WORK INSTRUCTIONS:
Print the lines that start the entries and continue through the one holding "U3: 74HC4017 -> MC14017", please, exactly and with the pictures omitted.

[Image comparison data]
-*-*-

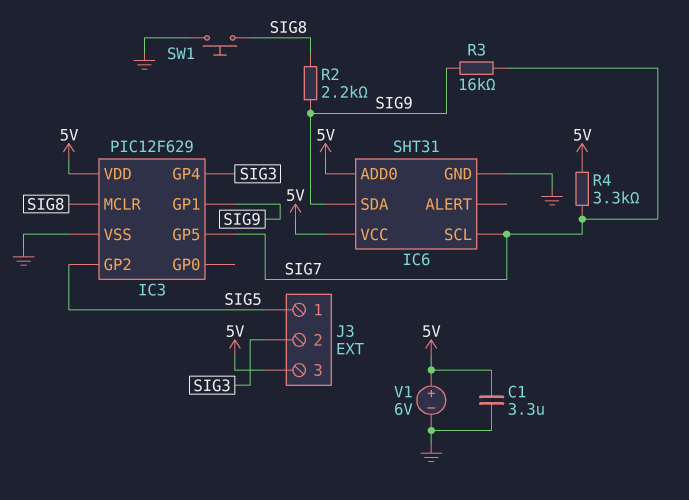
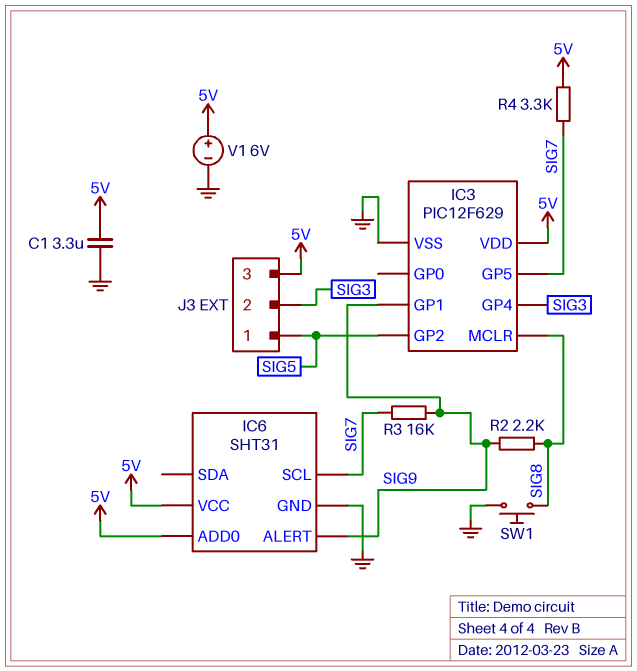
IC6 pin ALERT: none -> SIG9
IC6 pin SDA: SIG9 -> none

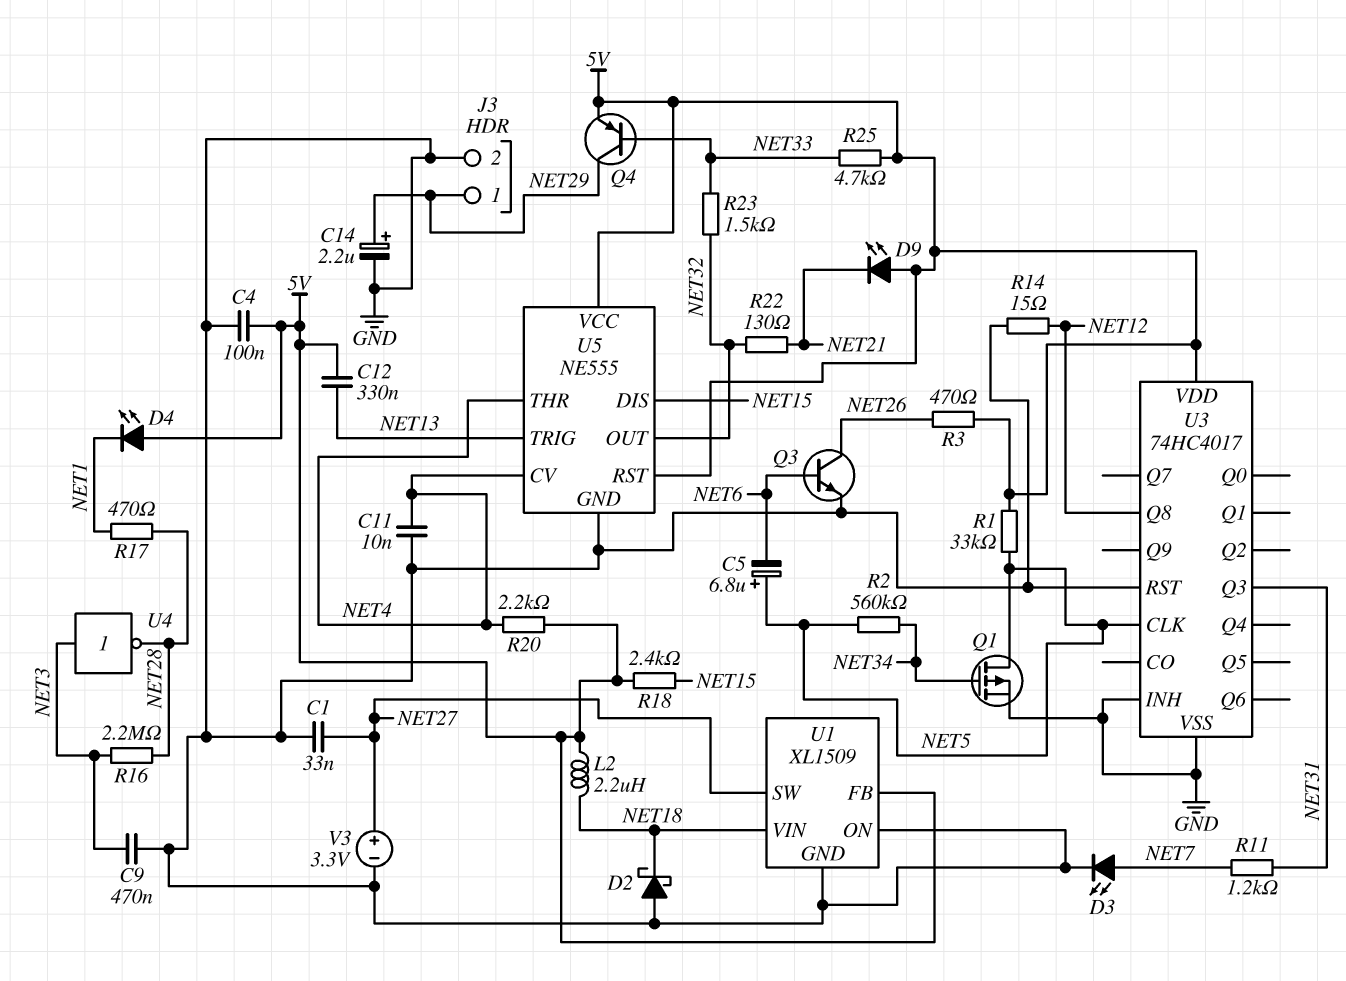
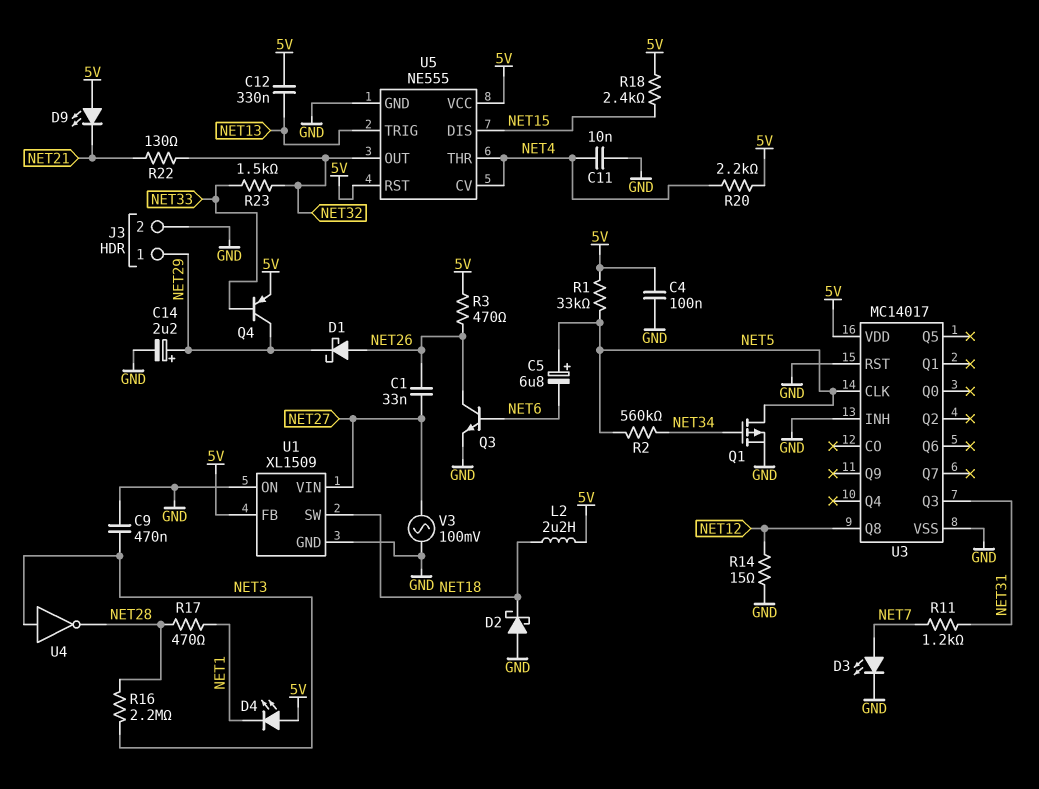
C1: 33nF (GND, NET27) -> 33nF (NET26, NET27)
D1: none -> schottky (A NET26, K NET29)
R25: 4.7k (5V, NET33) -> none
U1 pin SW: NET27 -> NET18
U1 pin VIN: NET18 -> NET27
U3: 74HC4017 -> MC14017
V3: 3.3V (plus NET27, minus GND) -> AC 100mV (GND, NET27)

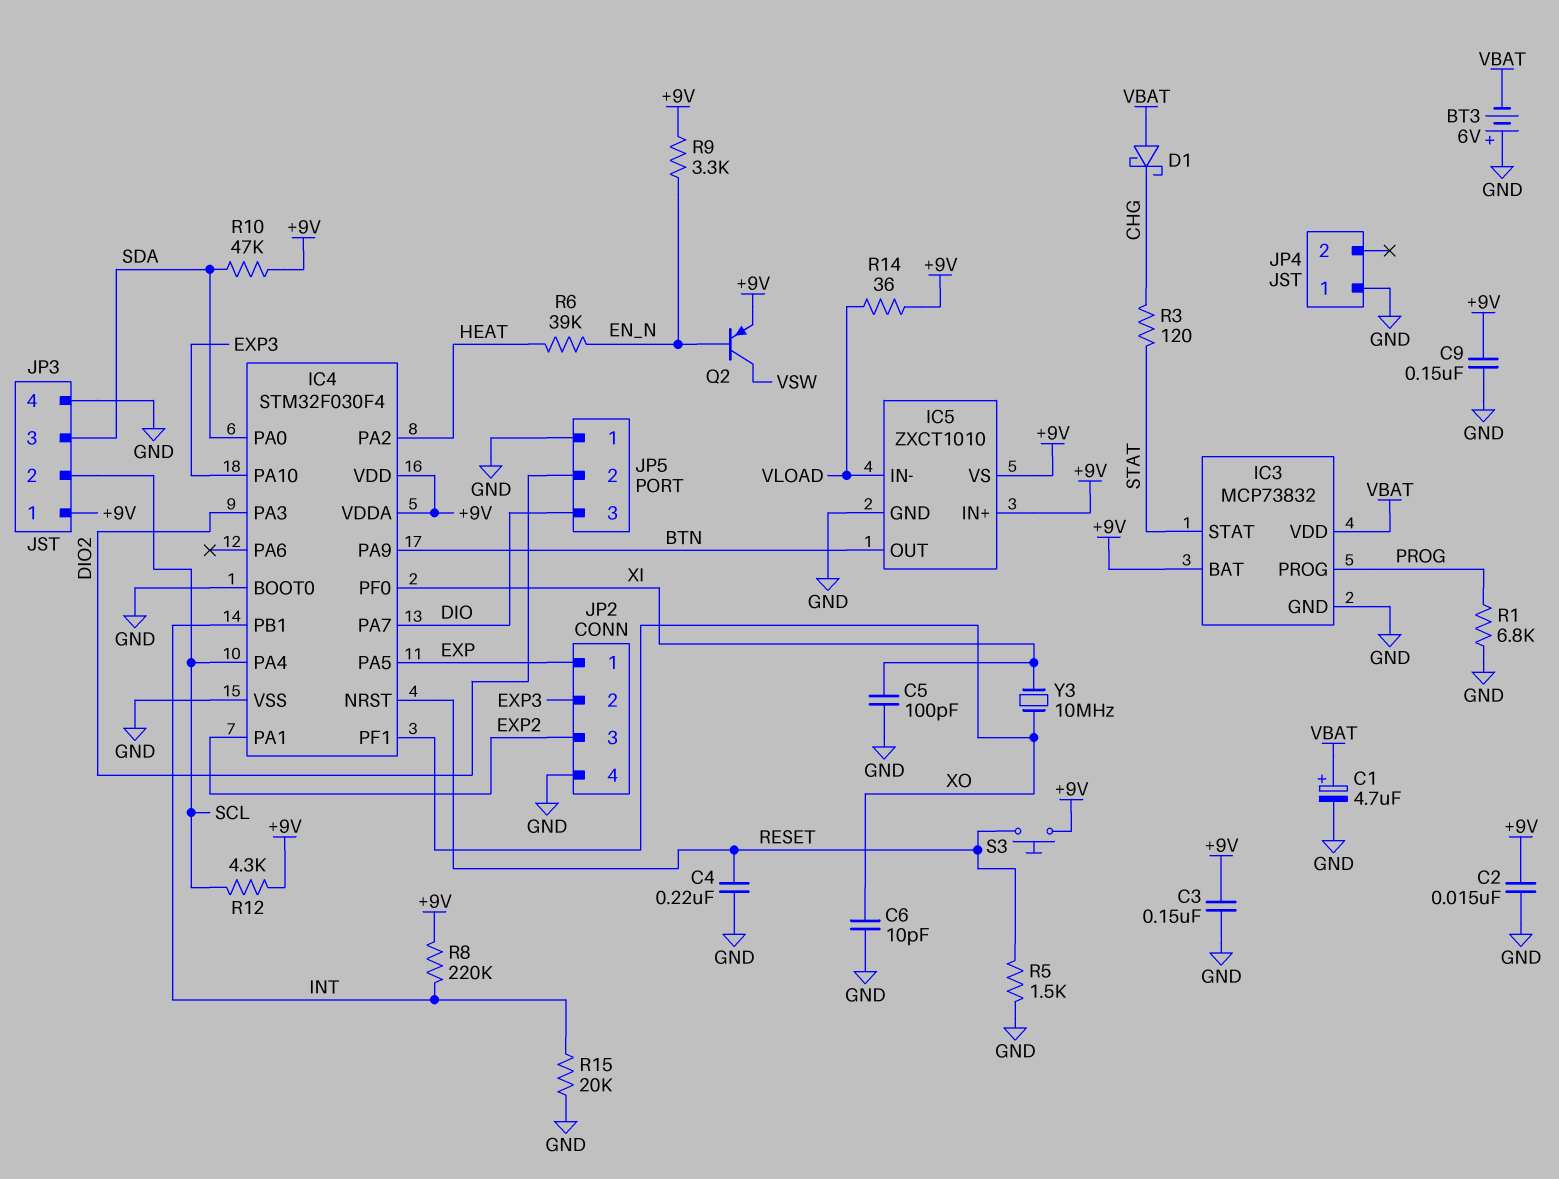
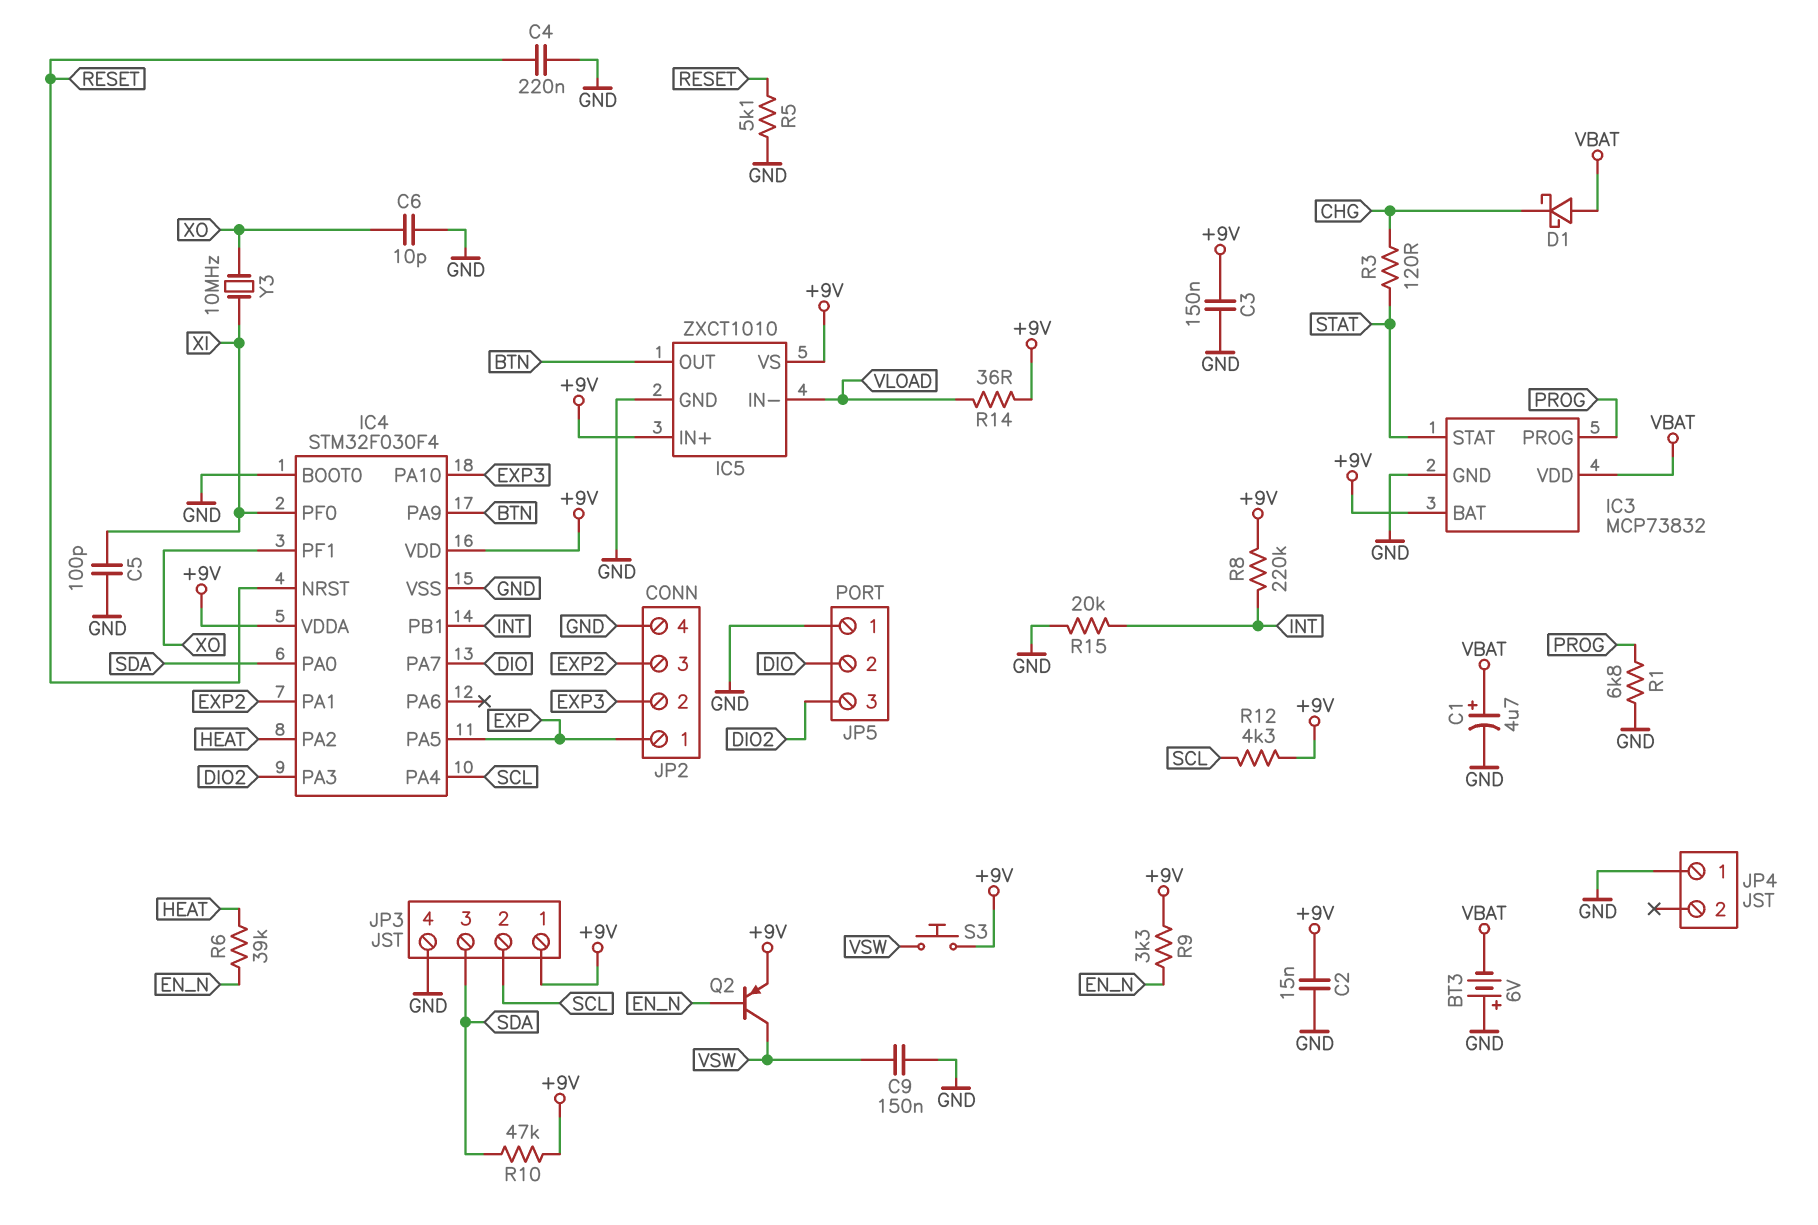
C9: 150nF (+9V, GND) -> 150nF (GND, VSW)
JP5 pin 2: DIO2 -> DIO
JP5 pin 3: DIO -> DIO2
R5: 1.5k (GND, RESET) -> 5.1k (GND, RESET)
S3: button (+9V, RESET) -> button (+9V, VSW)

-*-*-

YOUR RESPONSE:
IC6 pin ALERT: none -> SIG9
IC6 pin SDA: SIG9 -> none

C1: 33nF (GND, NET27) -> 33nF (NET26, NET27)
D1: none -> schottky (A NET26, K NET29)
R25: 4.7k (5V, NET33) -> none
U1 pin SW: NET27 -> NET18
U1 pin VIN: NET18 -> NET27
U3: 74HC4017 -> MC14017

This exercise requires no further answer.